---------- EXCERPTED DATA

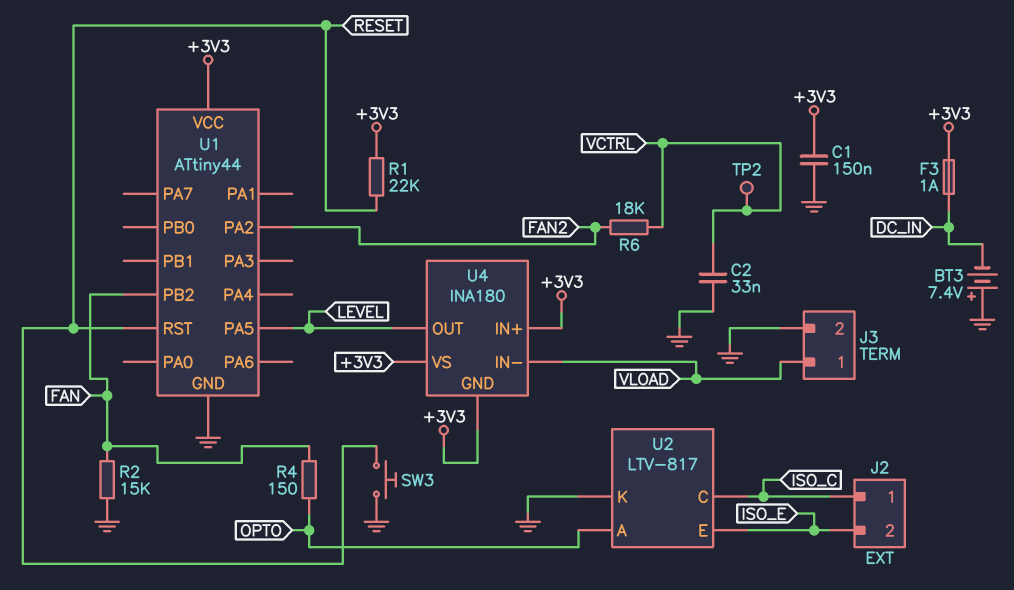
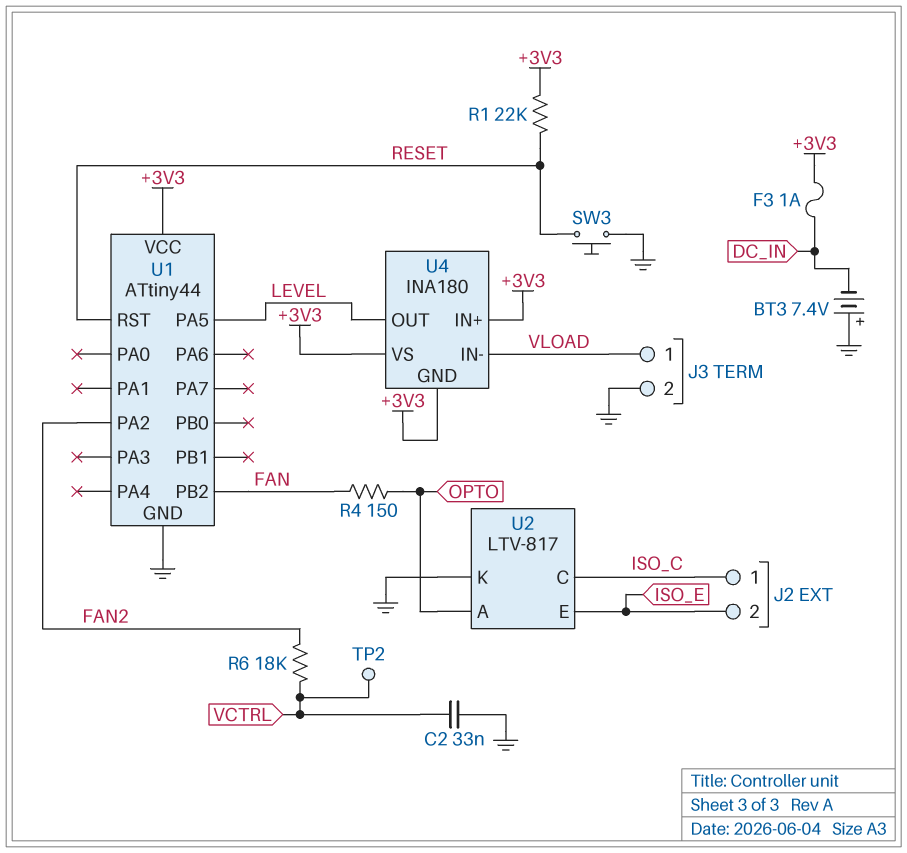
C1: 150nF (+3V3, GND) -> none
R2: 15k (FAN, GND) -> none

--------------------
---------- EXCERPTED DATA

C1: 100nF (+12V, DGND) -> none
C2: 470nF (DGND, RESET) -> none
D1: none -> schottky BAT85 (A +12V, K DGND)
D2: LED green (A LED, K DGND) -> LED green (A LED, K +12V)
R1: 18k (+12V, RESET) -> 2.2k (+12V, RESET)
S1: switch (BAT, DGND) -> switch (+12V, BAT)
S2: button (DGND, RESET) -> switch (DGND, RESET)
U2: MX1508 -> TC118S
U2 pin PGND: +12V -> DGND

--------------------

TASK
For the listing above, print only the lines starting at the line containing "S2: button (DGND, RESET)" and ending at the line containing "U2 pin PGND: +12V -> DGND", exactly, both included.

OUTPUT OF THE EXERCISE
S2: button (DGND, RESET) -> switch (DGND, RESET)
U2: MX1508 -> TC118S
U2 pin PGND: +12V -> DGND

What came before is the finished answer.